To-do item → For the records below, print the lines from the line with "(444, 314) = (557, 477): none" through the line with "(594, 304) = (780, 593): green" exactly as written; include both end lines and exclude the rest.

Data extract →

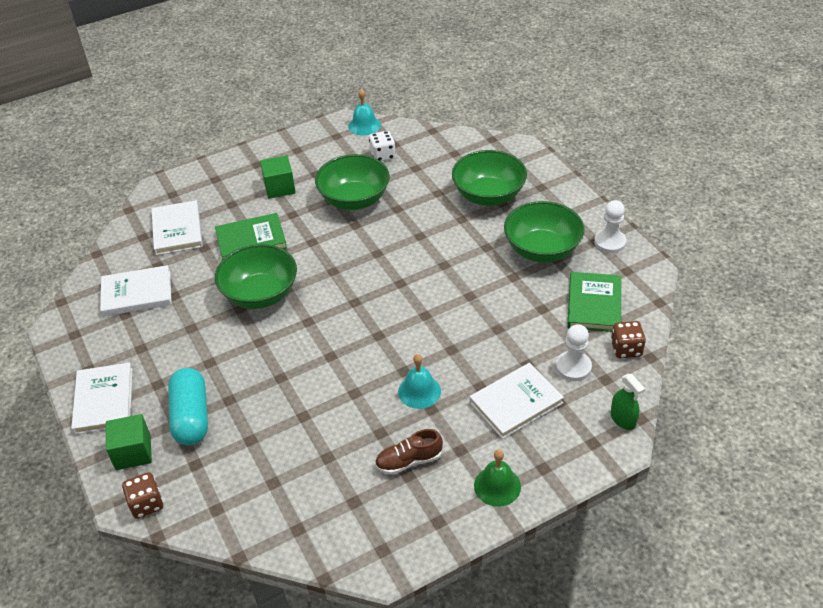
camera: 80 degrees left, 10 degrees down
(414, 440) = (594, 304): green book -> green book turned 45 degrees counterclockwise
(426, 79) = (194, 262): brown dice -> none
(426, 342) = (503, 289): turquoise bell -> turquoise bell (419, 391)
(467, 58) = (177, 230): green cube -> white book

==

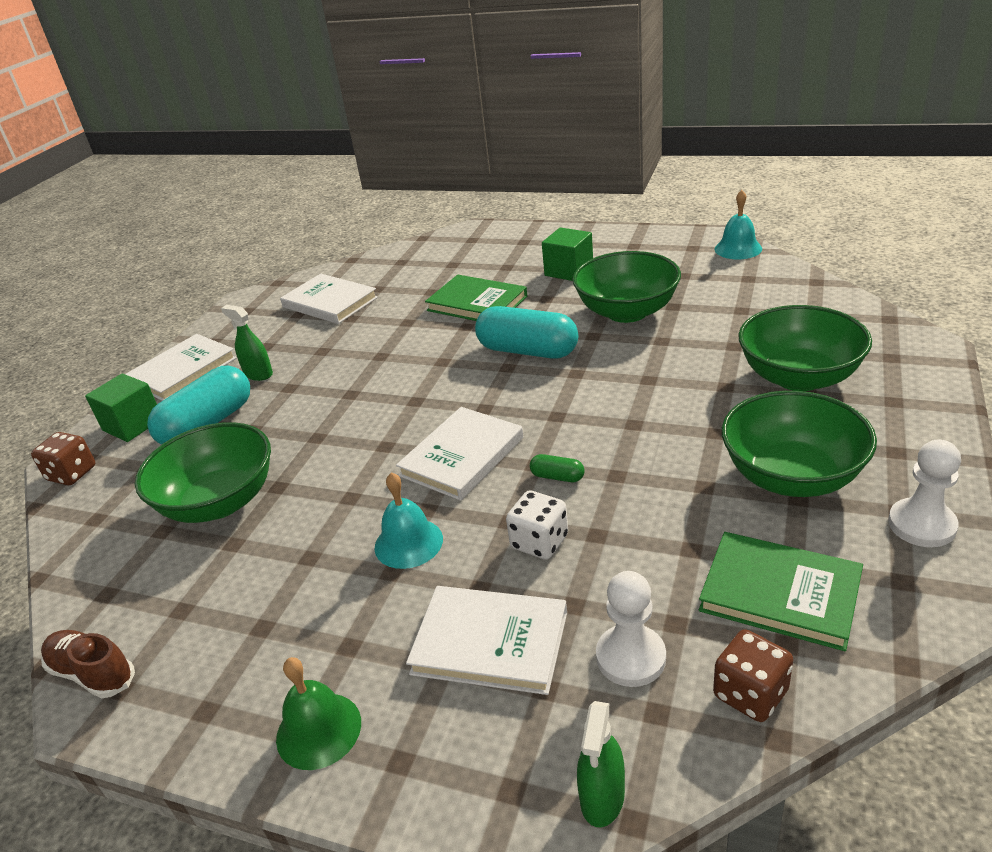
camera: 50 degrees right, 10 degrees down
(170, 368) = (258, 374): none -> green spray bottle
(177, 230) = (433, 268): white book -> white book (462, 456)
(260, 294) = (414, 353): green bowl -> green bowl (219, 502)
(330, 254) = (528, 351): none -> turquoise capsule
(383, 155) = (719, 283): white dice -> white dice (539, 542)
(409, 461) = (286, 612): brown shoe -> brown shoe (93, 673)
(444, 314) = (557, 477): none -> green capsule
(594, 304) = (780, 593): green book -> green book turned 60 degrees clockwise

Reply to the task →
(444, 314) = (557, 477): none -> green capsule
(594, 304) = (780, 593): green book -> green book turned 60 degrees clockwise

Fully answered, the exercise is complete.